Extracted records
────────────────────────────────────────

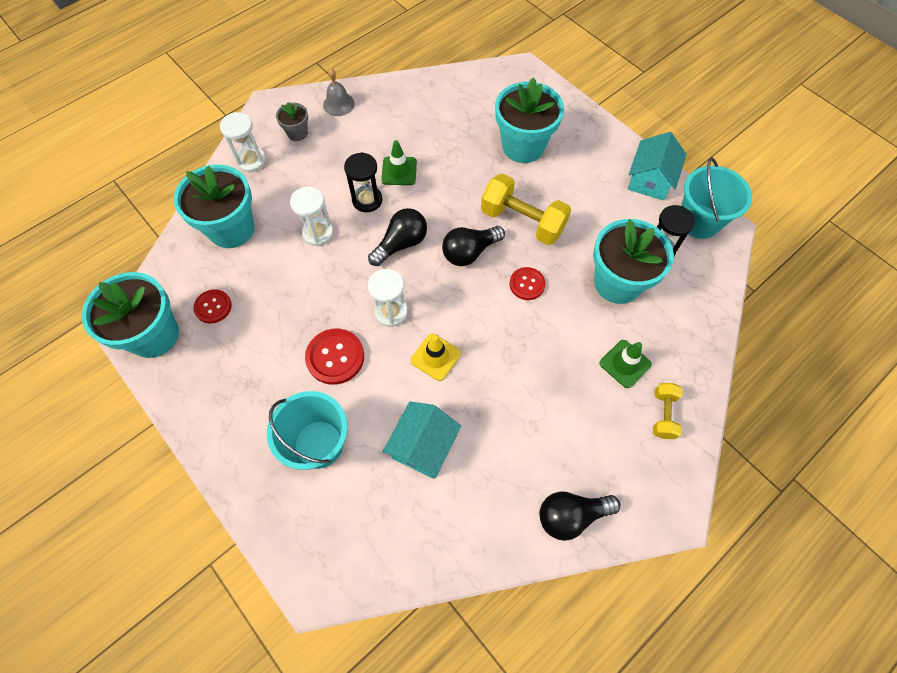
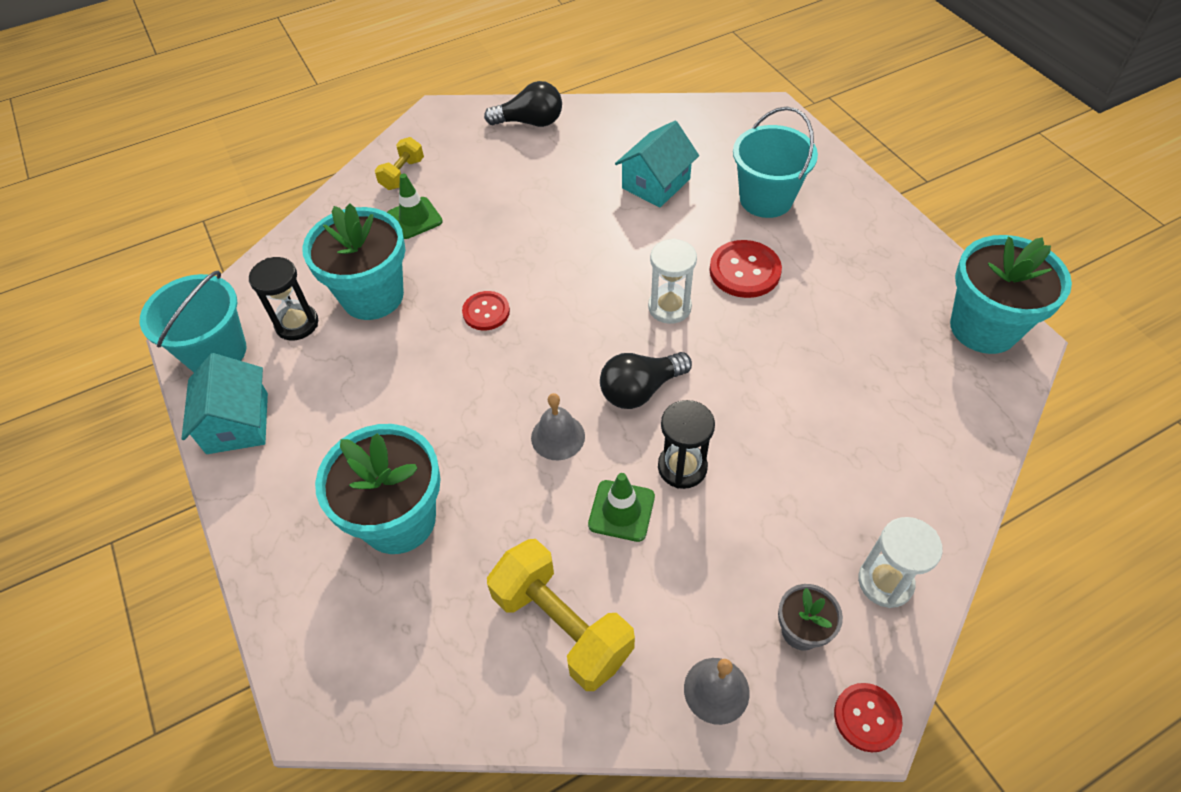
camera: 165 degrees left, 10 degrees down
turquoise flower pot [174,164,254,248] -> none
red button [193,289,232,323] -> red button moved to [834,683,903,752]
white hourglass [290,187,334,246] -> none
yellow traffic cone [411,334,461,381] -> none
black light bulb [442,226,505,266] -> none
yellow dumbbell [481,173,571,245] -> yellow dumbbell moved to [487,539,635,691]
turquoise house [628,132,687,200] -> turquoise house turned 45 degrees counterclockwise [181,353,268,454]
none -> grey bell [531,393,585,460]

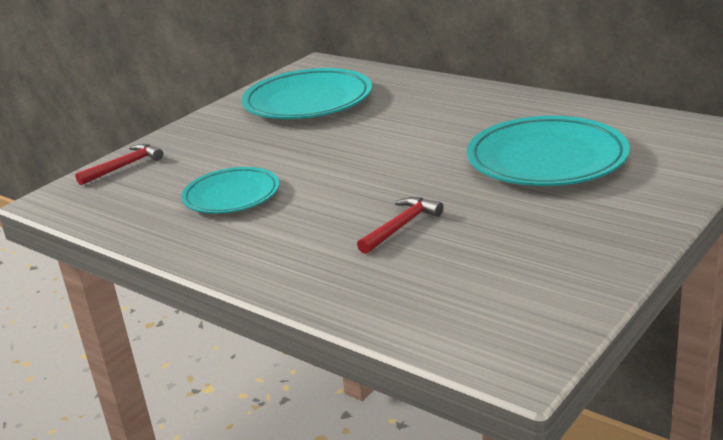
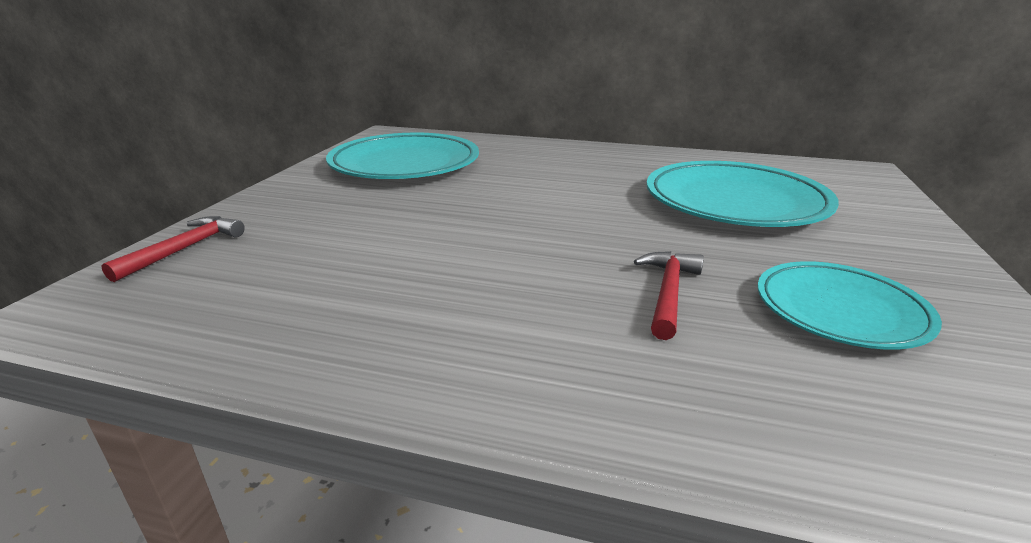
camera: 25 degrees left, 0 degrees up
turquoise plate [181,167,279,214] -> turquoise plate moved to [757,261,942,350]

────────────────────────────────────────

WHAT THIS TASK INVOLVES
From the line that contains "white hourglass [290,187,334,246] -> none" to the final line of the entries, reproduce every line exactly, both ends included. Leave out all pictures.

FINISHED TASK
white hourglass [290,187,334,246] -> none
yellow traffic cone [411,334,461,381] -> none
black light bulb [442,226,505,266] -> none
yellow dumbbell [481,173,571,245] -> yellow dumbbell moved to [487,539,635,691]
turquoise house [628,132,687,200] -> turquoise house turned 45 degrees counterclockwise [181,353,268,454]
none -> grey bell [531,393,585,460]

camera: 25 degrees left, 0 degrees up
turquoise plate [181,167,279,214] -> turquoise plate moved to [757,261,942,350]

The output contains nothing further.